## [Brief]
Indicate, with the number alone, how many lines in the listing below hold the string "none".

*** Opening of Material provided ***

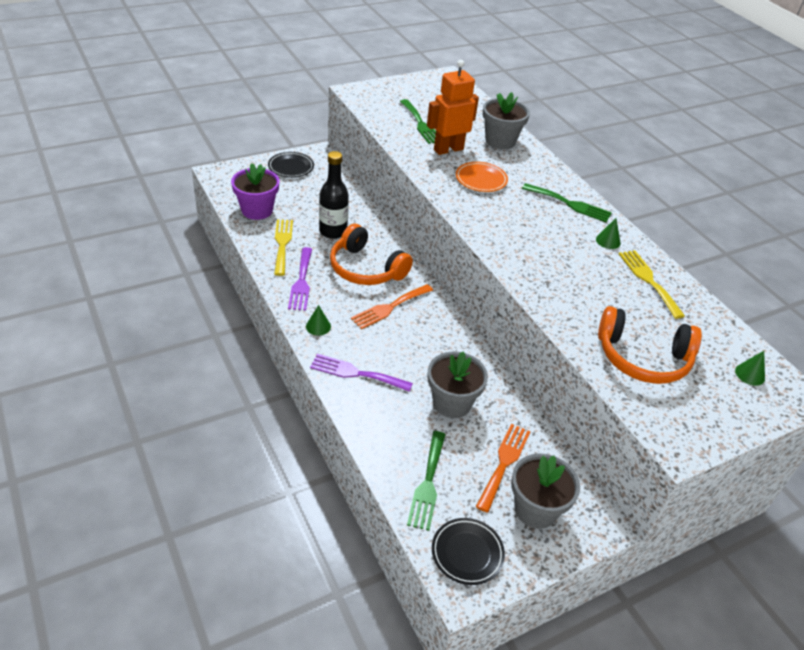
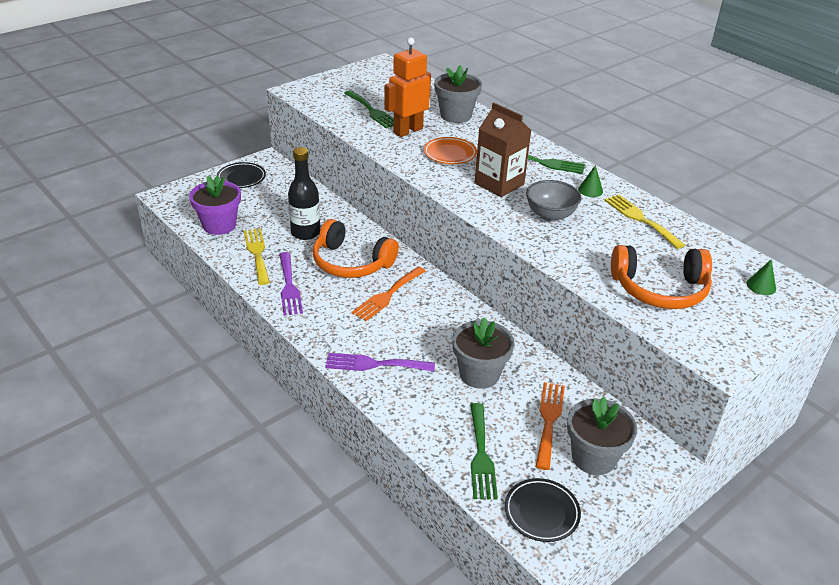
camera: 10 degrees left, 5 degrees down
(318, 326) = (320, 326): green cone -> none
(519, 219) = (499, 184): none -> brown carton
(558, 260) = (550, 215): none -> grey bowl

*** Close of Material provided ***

## [Written solution]
3